WORK INSTRUCTION —
If a line of the records contains the word "square", list it.

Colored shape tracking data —
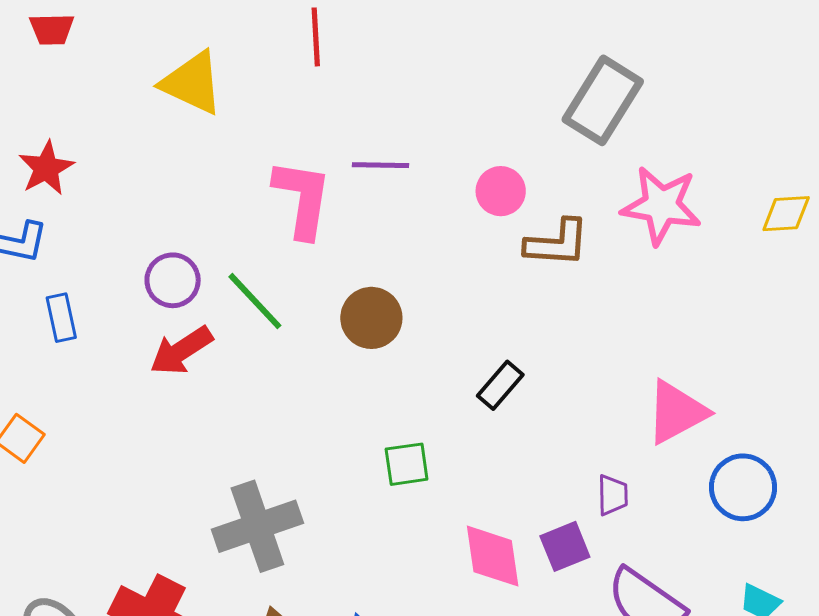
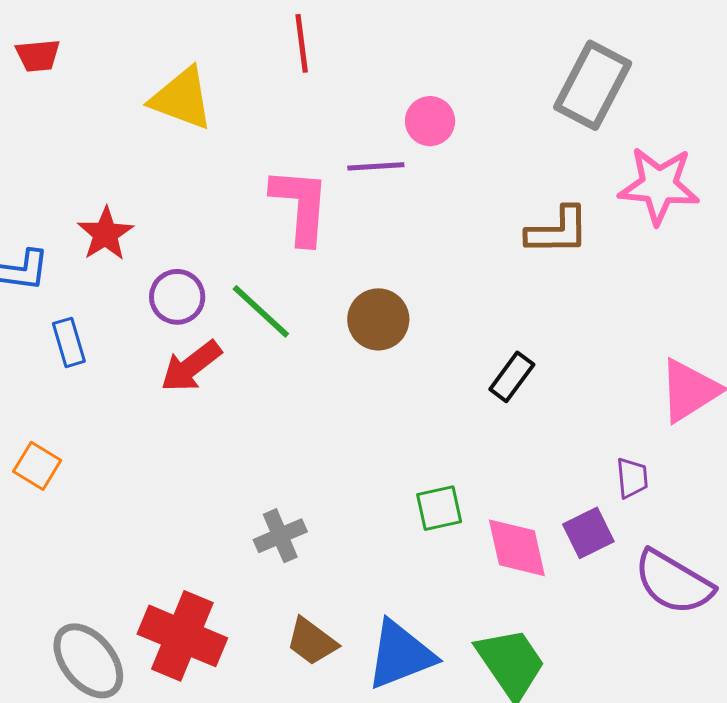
red star: (46, 168) -> (105, 234), moved
pink circle: (501, 191) -> (430, 121), moved
green square: (407, 464) -> (439, 508), moved
gray cross: (257, 526) -> (280, 536), size x0.6

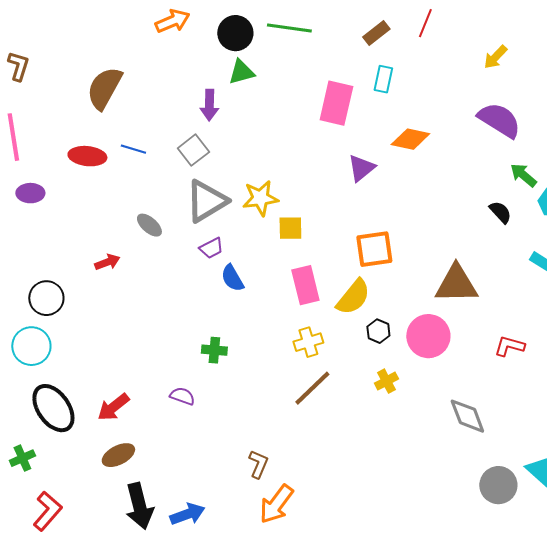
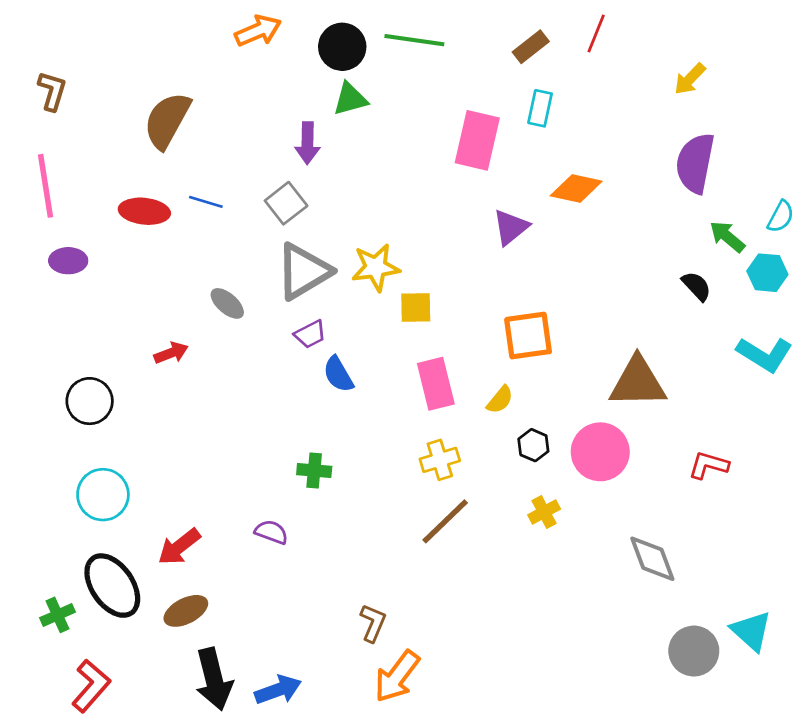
purple semicircle: (499, 120) -> (695, 163), turned -111
yellow semicircle: (353, 297) -> (500, 400), size x0.6
cyan circle: (31, 346) -> (103, 495), moved
black ellipse: (53, 408) -> (112, 586), moved

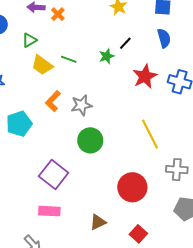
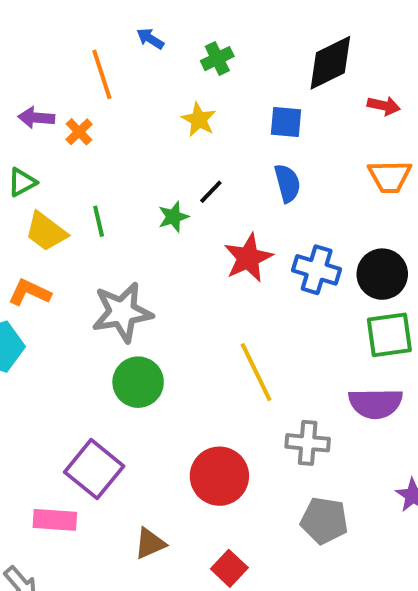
green line: (69, 59) -> (99, 221), turned 56
orange L-shape: (53, 101) -> (29, 292), moved, turned 70
gray star: (82, 105) -> (122, 312), size x1.4
purple square: (54, 174) -> (94, 469), moved

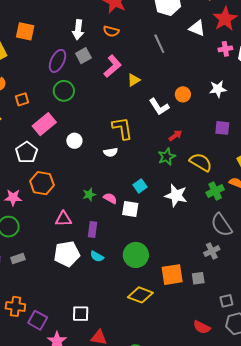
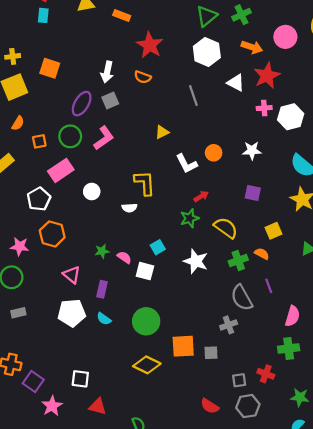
pink L-shape: (113, 66) -> (104, 138), moved
green circle: (64, 91) -> (70, 136), moved
pink triangle: (63, 219) -> (72, 275), turned 36

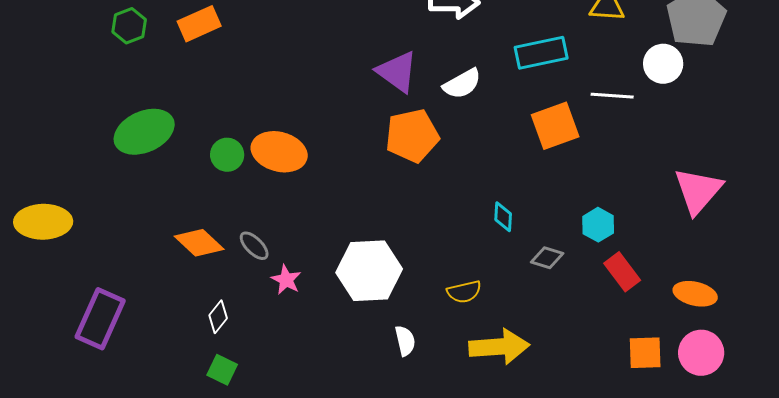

ANSWER TO THIS PROBLEM —
green square: (407, 464) -> (439, 508), moved
purple square: (54, 174) -> (94, 469), moved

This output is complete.